Object transformation records:
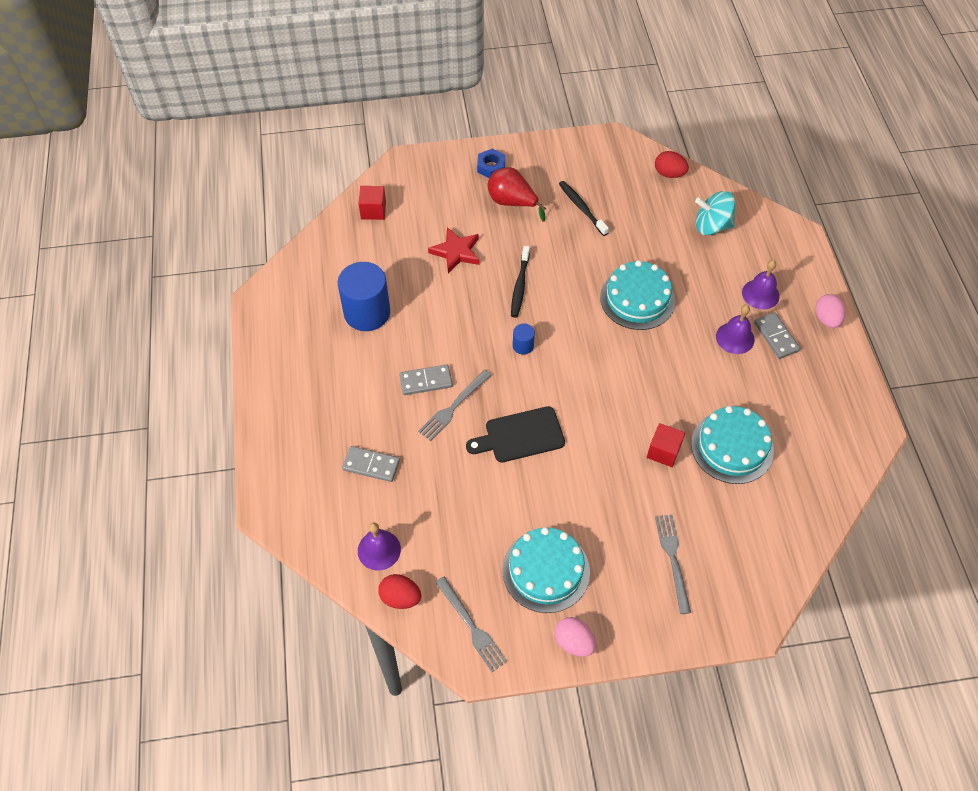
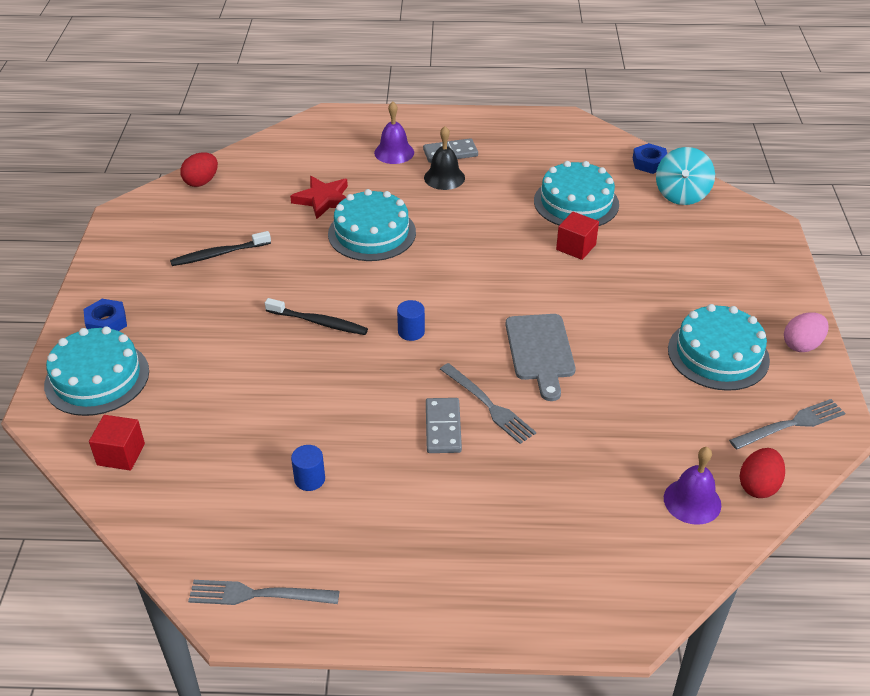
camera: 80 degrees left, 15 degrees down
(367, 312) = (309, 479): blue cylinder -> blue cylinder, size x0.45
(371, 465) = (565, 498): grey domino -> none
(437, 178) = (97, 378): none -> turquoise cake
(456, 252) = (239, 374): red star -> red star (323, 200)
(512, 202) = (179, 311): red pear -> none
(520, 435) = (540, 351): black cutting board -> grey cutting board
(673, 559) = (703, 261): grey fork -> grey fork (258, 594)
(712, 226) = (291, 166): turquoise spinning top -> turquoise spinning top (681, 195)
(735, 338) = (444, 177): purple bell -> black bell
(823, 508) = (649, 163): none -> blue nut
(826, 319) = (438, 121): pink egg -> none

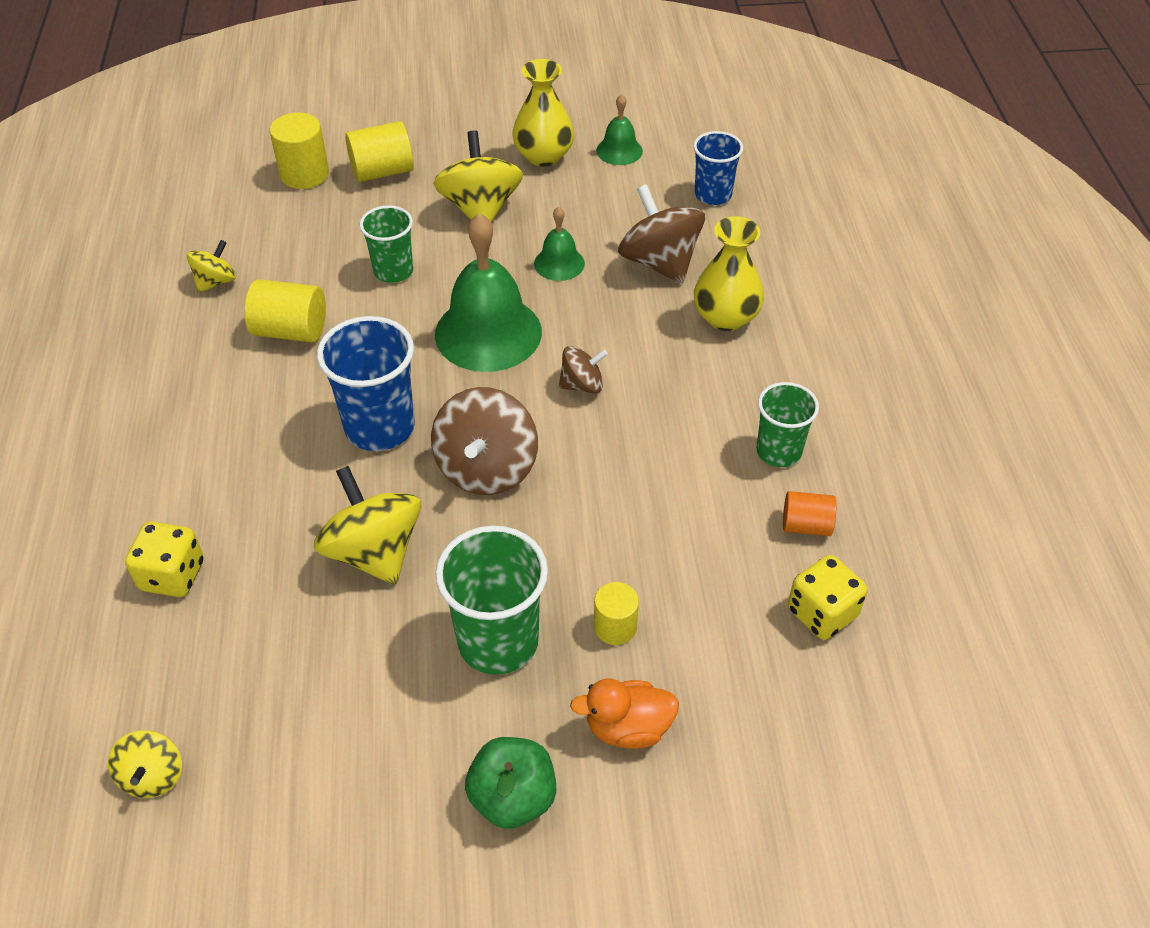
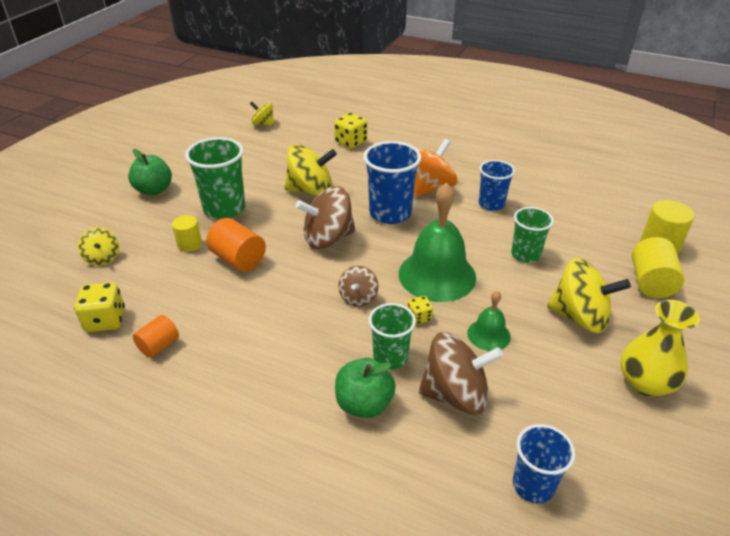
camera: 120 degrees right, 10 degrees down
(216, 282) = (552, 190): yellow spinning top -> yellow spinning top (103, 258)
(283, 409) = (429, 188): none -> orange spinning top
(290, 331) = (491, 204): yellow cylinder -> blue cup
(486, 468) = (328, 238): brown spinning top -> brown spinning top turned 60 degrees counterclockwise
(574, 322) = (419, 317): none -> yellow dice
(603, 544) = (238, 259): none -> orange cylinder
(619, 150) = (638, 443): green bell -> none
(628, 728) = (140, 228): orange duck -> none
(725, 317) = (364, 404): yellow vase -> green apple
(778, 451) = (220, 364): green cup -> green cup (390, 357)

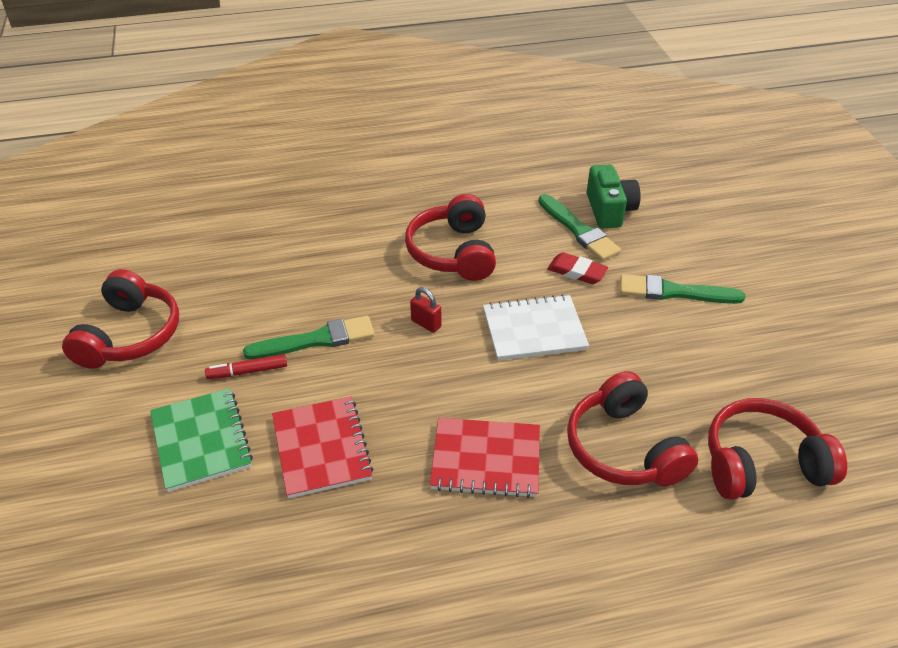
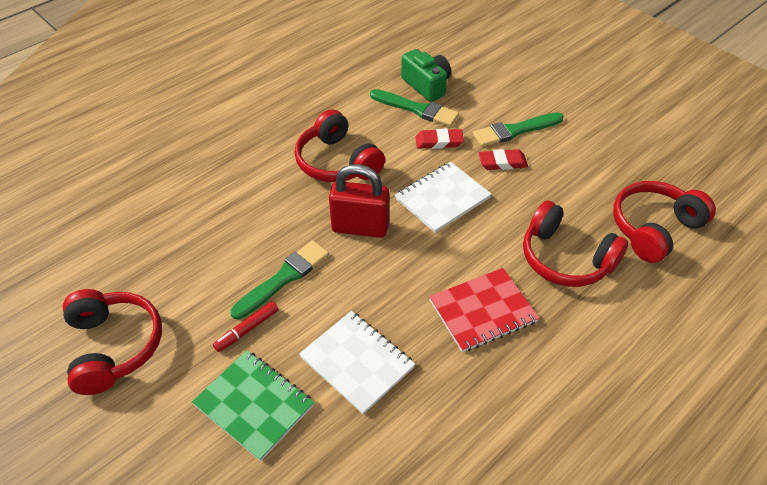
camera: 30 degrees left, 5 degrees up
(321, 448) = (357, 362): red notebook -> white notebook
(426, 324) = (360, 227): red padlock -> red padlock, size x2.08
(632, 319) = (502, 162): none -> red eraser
---
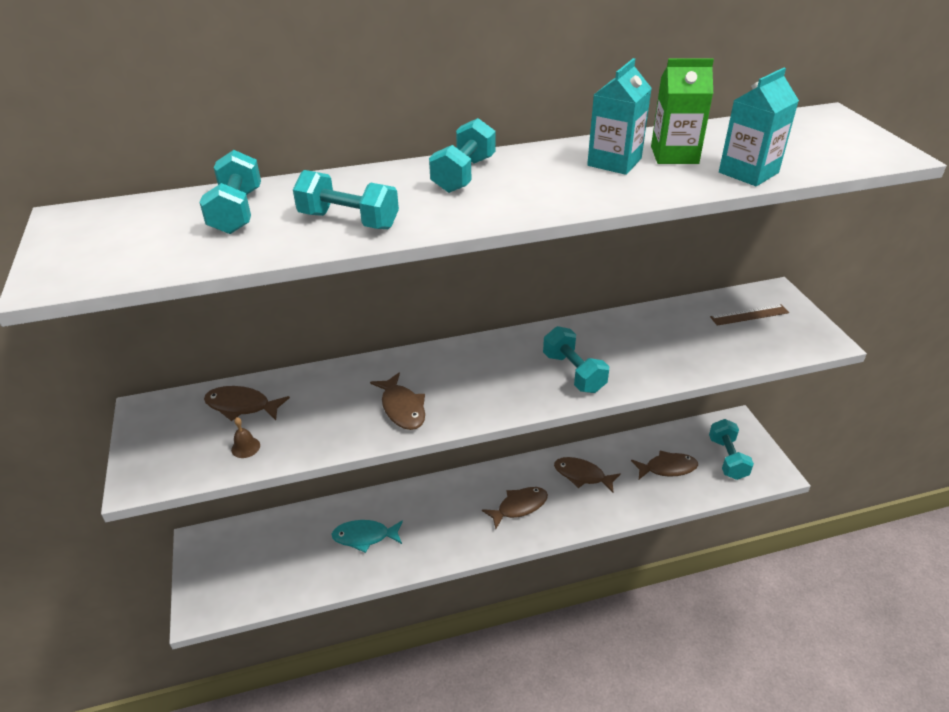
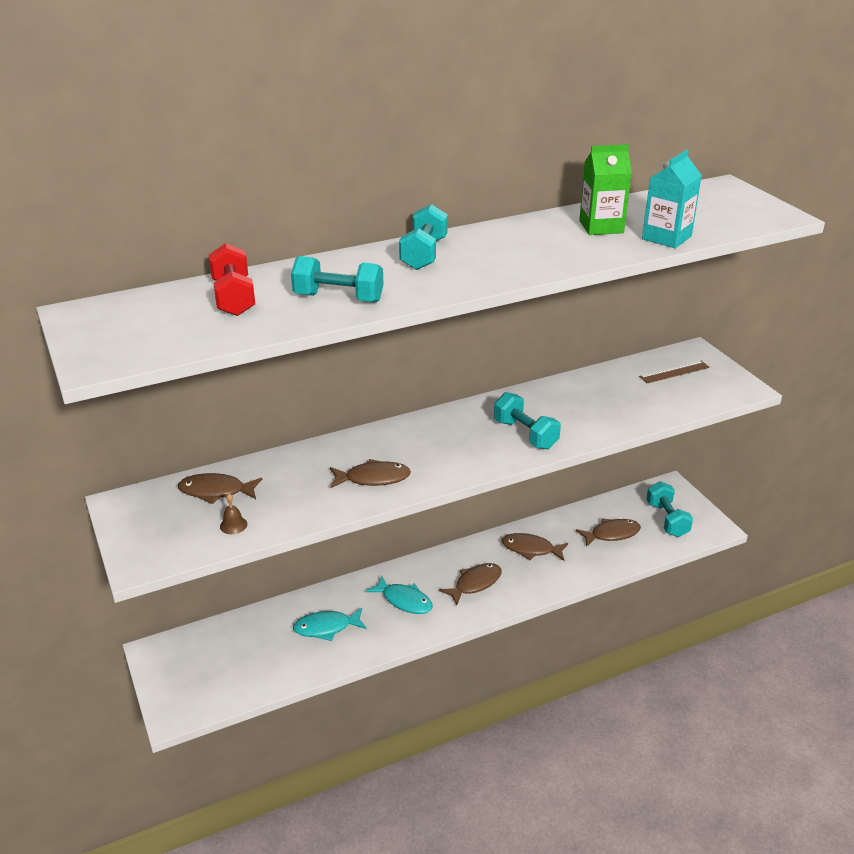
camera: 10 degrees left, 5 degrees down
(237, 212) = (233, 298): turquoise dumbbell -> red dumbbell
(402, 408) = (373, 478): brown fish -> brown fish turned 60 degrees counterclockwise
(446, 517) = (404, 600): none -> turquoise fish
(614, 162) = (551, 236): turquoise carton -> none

**Task item**
No picture is to be printed. Output exactly the lines above from the line containing "(673, 559) = (703, 261): grey" through the line containing "camera: 120 degrees right, 10 degrees down".

**Problem solution**
(673, 559) = (703, 261): grey fork -> grey fork (258, 594)
(712, 226) = (291, 166): turquoise spinning top -> turquoise spinning top (681, 195)
(735, 338) = (444, 177): purple bell -> black bell
(823, 508) = (649, 163): none -> blue nut
(826, 319) = (438, 121): pink egg -> none

camera: 120 degrees right, 10 degrees down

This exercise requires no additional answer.